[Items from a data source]
Start of Block

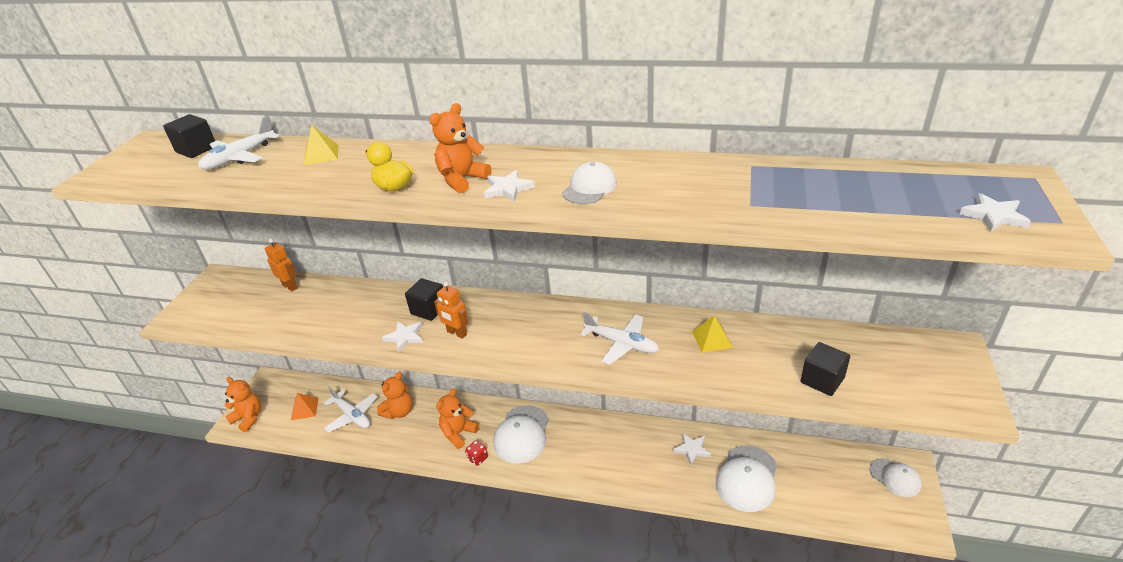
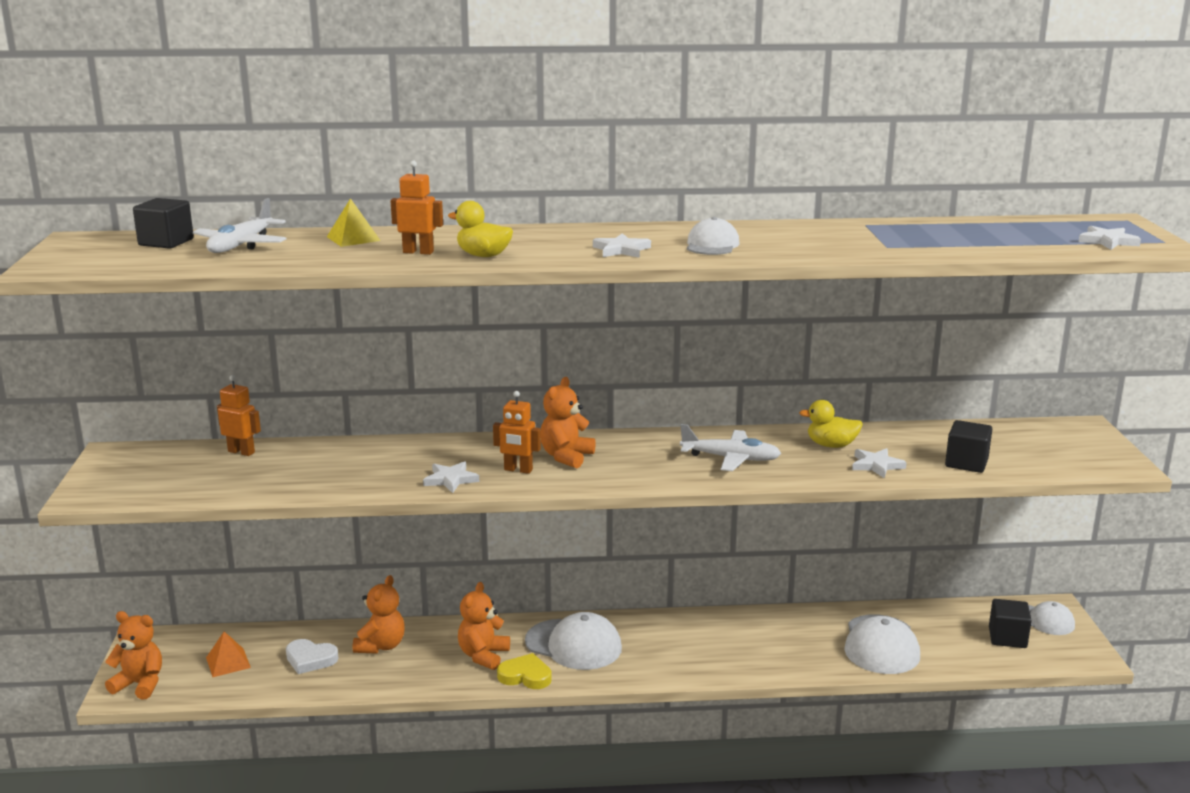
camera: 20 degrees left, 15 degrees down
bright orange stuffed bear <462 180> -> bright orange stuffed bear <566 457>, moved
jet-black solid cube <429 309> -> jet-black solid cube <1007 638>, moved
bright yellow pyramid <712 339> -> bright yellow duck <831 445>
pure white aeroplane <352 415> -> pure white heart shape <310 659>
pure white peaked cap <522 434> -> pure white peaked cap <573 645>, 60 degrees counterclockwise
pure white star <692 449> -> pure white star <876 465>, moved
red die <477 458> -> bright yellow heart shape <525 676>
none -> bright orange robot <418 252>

End of Block

▸ **Your task**
Look above for the line containing "pure white star <692". Return it and each line after it exactly, through the last line, and nothing more.

▸ **Worked solution**
pure white star <692 449> -> pure white star <876 465>, moved
red die <477 458> -> bright yellow heart shape <525 676>
none -> bright orange robot <418 252>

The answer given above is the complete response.